*** Opening Record set ***

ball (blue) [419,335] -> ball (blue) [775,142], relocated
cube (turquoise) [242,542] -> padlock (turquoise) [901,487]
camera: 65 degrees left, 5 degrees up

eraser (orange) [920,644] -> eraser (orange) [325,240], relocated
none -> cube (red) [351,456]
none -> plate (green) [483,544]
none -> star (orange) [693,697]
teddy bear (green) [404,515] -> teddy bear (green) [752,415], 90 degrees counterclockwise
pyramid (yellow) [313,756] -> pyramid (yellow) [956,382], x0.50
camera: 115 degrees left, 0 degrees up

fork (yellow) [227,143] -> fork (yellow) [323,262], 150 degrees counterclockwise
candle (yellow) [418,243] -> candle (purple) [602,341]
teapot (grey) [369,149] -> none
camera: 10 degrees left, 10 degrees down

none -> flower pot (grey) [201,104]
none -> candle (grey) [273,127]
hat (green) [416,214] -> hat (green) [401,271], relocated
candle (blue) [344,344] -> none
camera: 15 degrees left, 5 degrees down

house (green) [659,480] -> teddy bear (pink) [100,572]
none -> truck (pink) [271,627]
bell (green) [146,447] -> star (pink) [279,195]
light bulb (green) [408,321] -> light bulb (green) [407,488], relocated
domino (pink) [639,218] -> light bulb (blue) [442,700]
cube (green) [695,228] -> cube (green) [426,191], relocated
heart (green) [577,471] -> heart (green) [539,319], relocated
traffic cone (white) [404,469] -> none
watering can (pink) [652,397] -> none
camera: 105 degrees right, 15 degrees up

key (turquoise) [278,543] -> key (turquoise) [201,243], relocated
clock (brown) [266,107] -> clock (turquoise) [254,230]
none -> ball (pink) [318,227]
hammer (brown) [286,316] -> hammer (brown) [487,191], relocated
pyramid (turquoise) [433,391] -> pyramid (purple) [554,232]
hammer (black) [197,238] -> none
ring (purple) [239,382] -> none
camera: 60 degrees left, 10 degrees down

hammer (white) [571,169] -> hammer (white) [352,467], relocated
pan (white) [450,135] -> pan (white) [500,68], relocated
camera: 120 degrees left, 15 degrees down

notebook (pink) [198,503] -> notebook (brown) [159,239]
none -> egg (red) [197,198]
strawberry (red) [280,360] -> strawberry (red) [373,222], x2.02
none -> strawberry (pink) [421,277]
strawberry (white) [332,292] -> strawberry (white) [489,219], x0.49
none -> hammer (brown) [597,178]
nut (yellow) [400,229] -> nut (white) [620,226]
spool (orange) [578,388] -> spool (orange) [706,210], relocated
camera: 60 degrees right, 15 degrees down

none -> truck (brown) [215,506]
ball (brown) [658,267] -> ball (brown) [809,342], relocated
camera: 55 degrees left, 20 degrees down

*** Closing Record set ***

Reply with every line of the listing that has the string "bear".

teddy bear (green) [404,515] -> teddy bear (green) [752,415], 90 degrees counterclockwise
house (green) [659,480] -> teddy bear (pink) [100,572]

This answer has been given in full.